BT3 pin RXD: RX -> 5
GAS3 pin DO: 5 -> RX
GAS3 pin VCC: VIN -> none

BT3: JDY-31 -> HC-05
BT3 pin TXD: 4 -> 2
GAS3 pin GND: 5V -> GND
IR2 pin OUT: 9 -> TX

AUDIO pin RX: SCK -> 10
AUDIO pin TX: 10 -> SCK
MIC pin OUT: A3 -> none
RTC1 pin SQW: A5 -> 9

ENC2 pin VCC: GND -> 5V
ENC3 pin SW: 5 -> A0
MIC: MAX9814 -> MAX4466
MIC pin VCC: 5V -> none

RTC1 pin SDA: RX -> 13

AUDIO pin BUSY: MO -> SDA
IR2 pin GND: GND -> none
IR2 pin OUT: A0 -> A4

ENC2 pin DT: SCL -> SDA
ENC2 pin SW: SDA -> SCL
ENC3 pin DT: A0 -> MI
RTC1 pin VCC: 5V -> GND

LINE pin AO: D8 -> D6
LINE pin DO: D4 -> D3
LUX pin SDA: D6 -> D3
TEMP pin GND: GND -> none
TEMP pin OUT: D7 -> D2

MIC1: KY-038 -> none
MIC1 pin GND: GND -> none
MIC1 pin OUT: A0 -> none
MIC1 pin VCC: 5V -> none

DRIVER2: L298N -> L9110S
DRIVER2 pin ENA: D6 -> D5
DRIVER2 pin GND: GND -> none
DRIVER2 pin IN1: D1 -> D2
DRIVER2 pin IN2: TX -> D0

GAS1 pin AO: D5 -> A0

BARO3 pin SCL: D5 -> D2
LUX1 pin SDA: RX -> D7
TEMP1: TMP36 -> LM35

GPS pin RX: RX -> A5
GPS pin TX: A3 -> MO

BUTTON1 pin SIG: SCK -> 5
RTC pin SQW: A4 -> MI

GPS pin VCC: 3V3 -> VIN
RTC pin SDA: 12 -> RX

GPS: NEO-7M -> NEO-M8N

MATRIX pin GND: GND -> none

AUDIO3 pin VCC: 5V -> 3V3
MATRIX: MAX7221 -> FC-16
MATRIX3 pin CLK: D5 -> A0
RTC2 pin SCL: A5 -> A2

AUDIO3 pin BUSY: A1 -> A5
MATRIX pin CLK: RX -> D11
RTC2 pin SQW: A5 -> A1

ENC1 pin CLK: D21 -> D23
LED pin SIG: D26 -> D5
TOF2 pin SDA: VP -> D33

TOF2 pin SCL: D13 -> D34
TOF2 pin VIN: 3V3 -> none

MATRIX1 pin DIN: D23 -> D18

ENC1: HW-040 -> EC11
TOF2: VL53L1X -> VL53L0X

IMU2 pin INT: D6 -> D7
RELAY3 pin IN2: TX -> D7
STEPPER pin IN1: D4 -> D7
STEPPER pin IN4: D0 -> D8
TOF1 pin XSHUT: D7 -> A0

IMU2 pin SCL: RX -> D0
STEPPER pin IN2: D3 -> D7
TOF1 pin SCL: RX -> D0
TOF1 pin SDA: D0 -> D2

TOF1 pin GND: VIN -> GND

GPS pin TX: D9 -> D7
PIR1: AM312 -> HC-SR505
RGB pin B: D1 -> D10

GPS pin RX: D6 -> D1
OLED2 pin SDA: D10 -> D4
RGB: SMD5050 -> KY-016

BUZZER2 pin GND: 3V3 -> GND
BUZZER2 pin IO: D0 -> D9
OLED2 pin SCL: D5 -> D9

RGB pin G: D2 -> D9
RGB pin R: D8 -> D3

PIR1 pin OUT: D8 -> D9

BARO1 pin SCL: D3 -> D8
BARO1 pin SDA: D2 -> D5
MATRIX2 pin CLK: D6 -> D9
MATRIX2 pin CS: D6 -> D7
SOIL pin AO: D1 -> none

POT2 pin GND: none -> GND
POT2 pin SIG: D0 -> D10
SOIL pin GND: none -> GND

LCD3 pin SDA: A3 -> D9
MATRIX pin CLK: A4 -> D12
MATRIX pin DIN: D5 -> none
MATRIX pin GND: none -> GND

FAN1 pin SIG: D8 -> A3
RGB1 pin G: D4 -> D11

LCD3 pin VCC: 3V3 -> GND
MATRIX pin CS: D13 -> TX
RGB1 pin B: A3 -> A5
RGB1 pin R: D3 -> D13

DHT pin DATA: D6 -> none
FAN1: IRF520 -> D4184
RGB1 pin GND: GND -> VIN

☆ ☆ ☆ ☆ ☆

ACTIVITY
Search the data for the string "SOIL" and copy every line where it appears.

THE COMPLETED TASK
SOIL pin AO: D1 -> none
SOIL pin GND: none -> GND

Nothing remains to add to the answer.